§ **Task objective**: Could you please repeat the entries below word for word, with the images left out?

^^^^

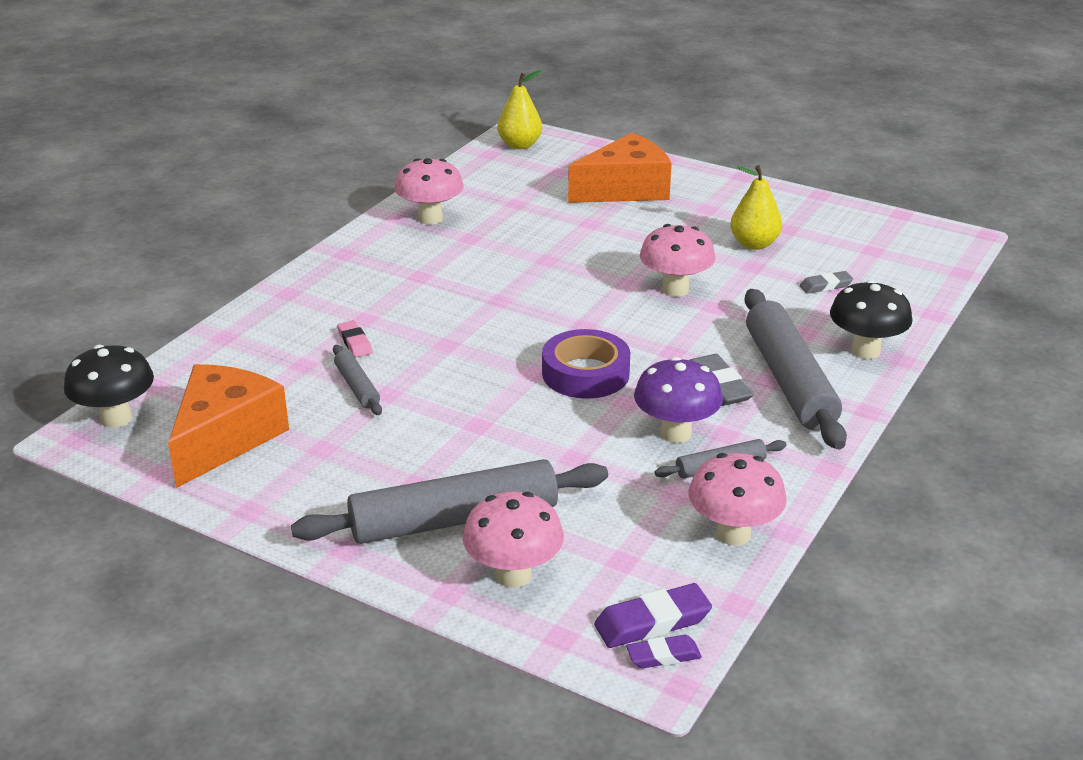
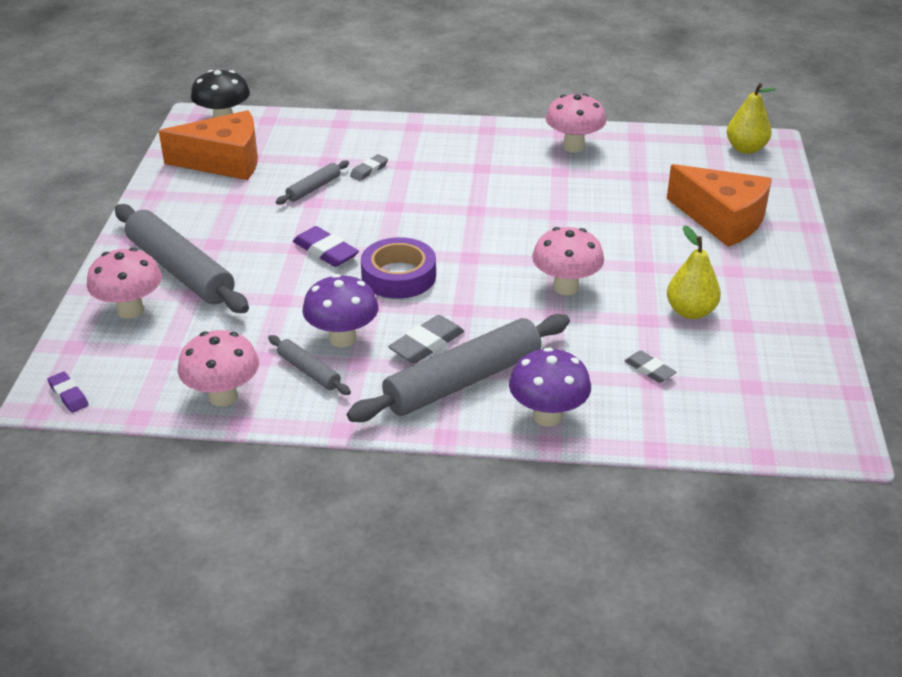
camera: 65 degrees right, 5 degrees up
(355, 342) = (369, 170): pink eraser -> grey eraser
(652, 622) = (103, 382): purple eraser -> purple eraser (325, 251)
(865, 351) = (547, 416): black mushroom -> purple mushroom

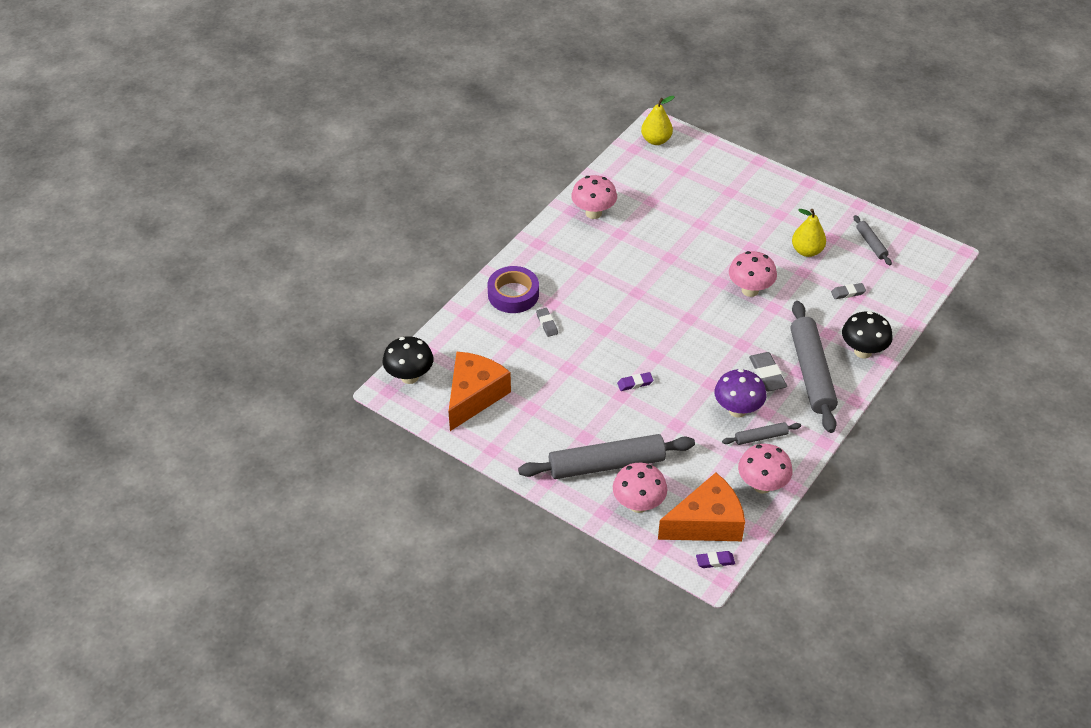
camera: 60 degrees left, 10 degrees up
(313, 188) = (549, 361): grey rolling pin -> grey rolling pin (871, 244)
(325, 251) = (635, 383): purple eraser -> purple eraser, size x0.63
(398, 276) = (687, 359): purple tape -> purple tape (513, 294)
(547, 416) = (863, 351): purple mushroom -> black mushroom
(722, 219) = (726, 191): orange cheese -> orange cheese (706, 523)

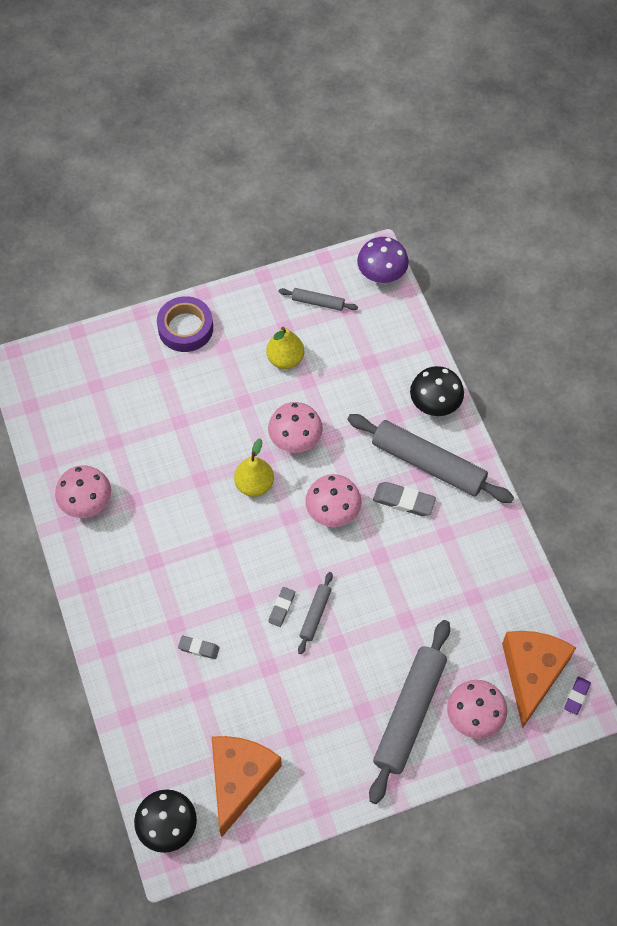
camera: 55 degrees left, 15 degrees up
(474, 396) = (240, 779): orange cheese -> orange cheese turned 45 degrees clockwise
(513, 294) = (135, 653): purple tape -> purple tape (185, 328)
(635, 383) = (332, 620): purple eraser -> none
(656, 140) = (36, 378): yellow pear -> yellow pear (254, 484)
(737, 410) = (426, 555): purple mushroom -> purple mushroom (381, 276)
(761, 437) = (470, 559): grey rolling pin -> grey rolling pin (315, 614)
(762, 485) = (522, 597): pink mushroom -> pink mushroom (333, 513)
(848, 293) = (360, 365): grey eraser -> grey eraser (282, 608)

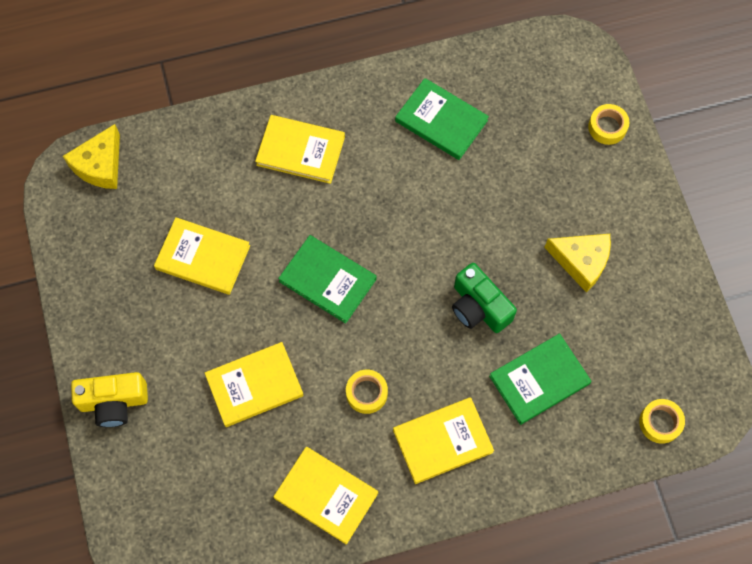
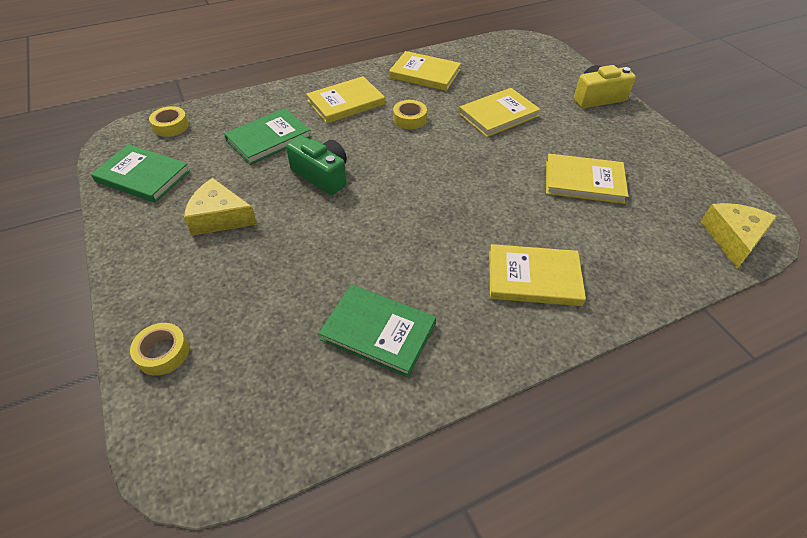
camera: 170 degrees right, 20 degrees down
(327, 280) = (464, 178): green book -> green book (143, 176)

^^^^

§ **Answer for this exercise**:
camera: 65 degrees right, 5 degrees up
(355, 342) = (369, 170): pink eraser -> grey eraser
(652, 622) = (103, 382): purple eraser -> purple eraser (325, 251)
(865, 351) = (547, 416): black mushroom -> purple mushroom

camera: 60 degrees left, 10 degrees up
(313, 188) = (549, 361): grey rolling pin -> grey rolling pin (871, 244)
(325, 251) = (635, 383): purple eraser -> purple eraser, size x0.63
(398, 276) = (687, 359): purple tape -> purple tape (513, 294)
(547, 416) = (863, 351): purple mushroom -> black mushroom
(722, 219) = (726, 191): orange cheese -> orange cheese (706, 523)

camera: 55 degrees left, 15 degrees up
(474, 396) = (240, 779): orange cheese -> orange cheese turned 45 degrees clockwise
(513, 294) = (135, 653): purple tape -> purple tape (185, 328)
(635, 383) = (332, 620): purple eraser -> none
(656, 140) = (36, 378): yellow pear -> yellow pear (254, 484)
(737, 410) = (426, 555): purple mushroom -> purple mushroom (381, 276)
(761, 437) = (470, 559): grey rolling pin -> grey rolling pin (315, 614)
(762, 485) = (522, 597): pink mushroom -> pink mushroom (333, 513)
(848, 293) = (360, 365): grey eraser -> grey eraser (282, 608)

camera: 170 degrees right, 20 degrees down
(327, 280) = (464, 178): green book -> green book (143, 176)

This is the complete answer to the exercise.